** Action item **
The output should consist solely of the line containing "(668, 260) = (474, 247): orange" and the lines that follow it through the end of the data below.

** Given data **
══════

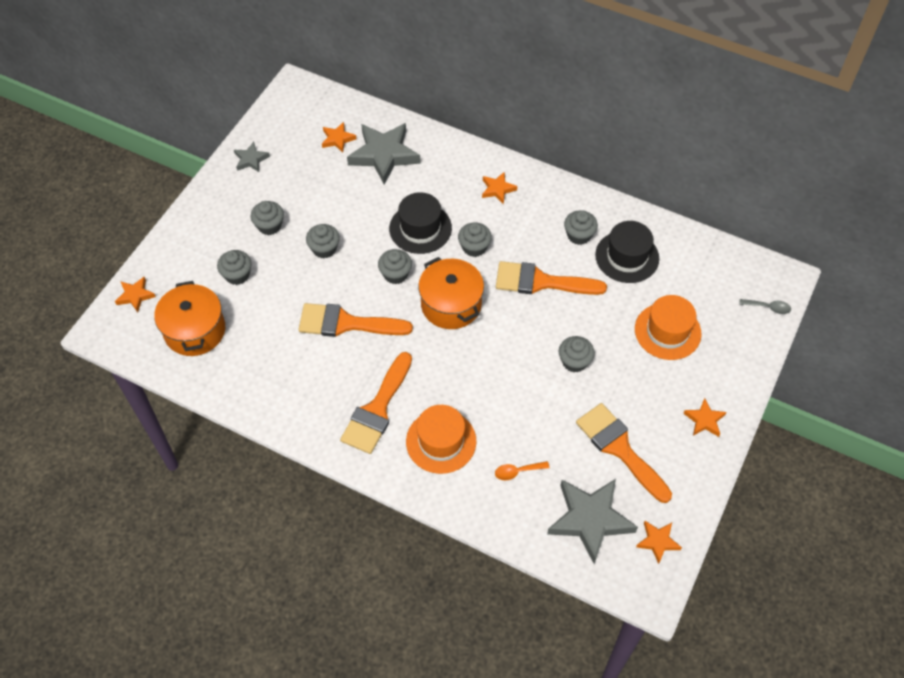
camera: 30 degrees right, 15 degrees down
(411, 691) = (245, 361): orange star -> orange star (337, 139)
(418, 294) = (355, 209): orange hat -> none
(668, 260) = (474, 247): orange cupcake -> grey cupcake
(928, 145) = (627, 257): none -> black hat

══════

** Solution to the problem **
(668, 260) = (474, 247): orange cupcake -> grey cupcake
(928, 145) = (627, 257): none -> black hat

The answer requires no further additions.